» Annotation records

- - -

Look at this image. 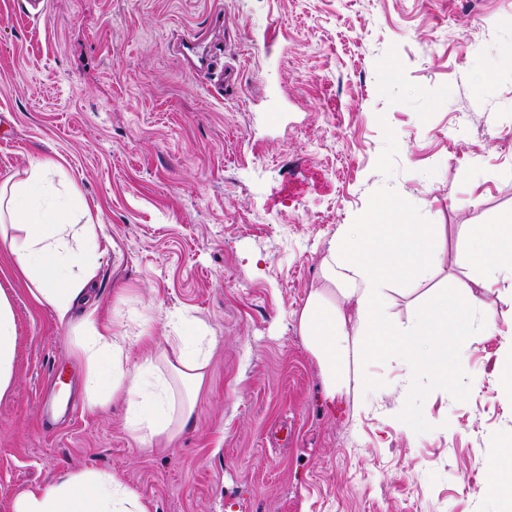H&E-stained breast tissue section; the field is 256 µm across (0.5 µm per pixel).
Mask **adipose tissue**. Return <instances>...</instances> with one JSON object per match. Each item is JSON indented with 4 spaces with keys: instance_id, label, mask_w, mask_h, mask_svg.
<instances>
[{
    "instance_id": "ef3b65f1",
    "label": "adipose tissue",
    "mask_w": 512,
    "mask_h": 512,
    "mask_svg": "<svg viewBox=\"0 0 512 512\" xmlns=\"http://www.w3.org/2000/svg\"><path fill=\"white\" fill-rule=\"evenodd\" d=\"M54 168L46 159L24 180L0 185V223L15 230L0 238V244L12 255L34 302L50 307L59 324H71L75 307L85 304L76 356L84 365L87 391L96 393L101 383H108L111 393L123 394L129 402L133 434L149 442L171 440L190 423L195 408L189 401L176 402L170 378L201 386L212 349L195 334L180 336L176 362L166 372L145 330L139 336L143 353L130 358L127 338L101 319L97 306L86 303L97 239L92 225L74 224L64 209L46 202V181ZM474 231L482 239L481 248L470 255L480 271L478 287L512 290V214L496 224L475 225ZM429 237L424 224L411 225L404 233L392 224H351L330 239L322 277L352 305L354 316L346 318L316 291L300 320L301 332L330 381L346 382L349 358L375 353L409 356L436 380L447 379L448 335L464 326L481 298L469 290L445 289L419 308L406 330L393 326L387 314L389 293L396 285L391 275L395 255H411L424 274L439 264V256L426 248ZM16 344L12 306L0 292V395L12 382ZM12 512H149V507L115 475L85 470L55 484L27 488L15 497Z\"/></svg>"
}]
</instances>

- - -

» EXERCISE DETAILS
Reproduce the lines from the one containing "Mask **adipose tissue**." to the end of the entries, keeping both ends and adding nothing.

» RESULT BELOW
Mask **adipose tissue**. Return <instances>...</instances> with one JSON object per match. Each item is JSON indented with 4 spaces with keys: instance_id, label, mask_w, mask_h, mask_svg.
<instances>
[{
    "instance_id": "ef3b65f1",
    "label": "adipose tissue",
    "mask_w": 512,
    "mask_h": 512,
    "mask_svg": "<svg viewBox=\"0 0 512 512\" xmlns=\"http://www.w3.org/2000/svg\"><path fill=\"white\" fill-rule=\"evenodd\" d=\"M54 168L46 159L24 180L0 185V223L15 230L0 238V244L12 255L34 302L50 307L59 324H71L75 307L85 304L76 356L84 365L87 391L96 393L101 383H108L111 393L123 394L129 402L133 434L149 442L171 440L190 423L195 408L189 401L176 402L170 378L201 386L212 349L195 334L180 336L176 362L166 372L145 330L139 336L143 353L130 358L127 338L101 319L97 306L86 303L97 239L92 225L74 224L64 209L46 202V181ZM474 231L482 239L481 248L470 255L480 271L478 287L512 290V214L496 224L475 225ZM429 237L424 224L411 225L404 233L392 224H351L330 239L322 277L352 305L354 316L346 318L316 291L300 320L301 332L330 381L346 382L349 358L375 353L409 356L436 380L447 379L448 335L464 326L481 298L469 290L445 289L419 308L406 330L393 326L387 314L389 293L396 285L391 275L395 255H411L424 274L439 264V256L426 248ZM16 344L12 306L0 292V395L12 382ZM12 512H149V507L115 475L85 470L55 484L27 488L15 497Z\"/></svg>"
}]
</instances>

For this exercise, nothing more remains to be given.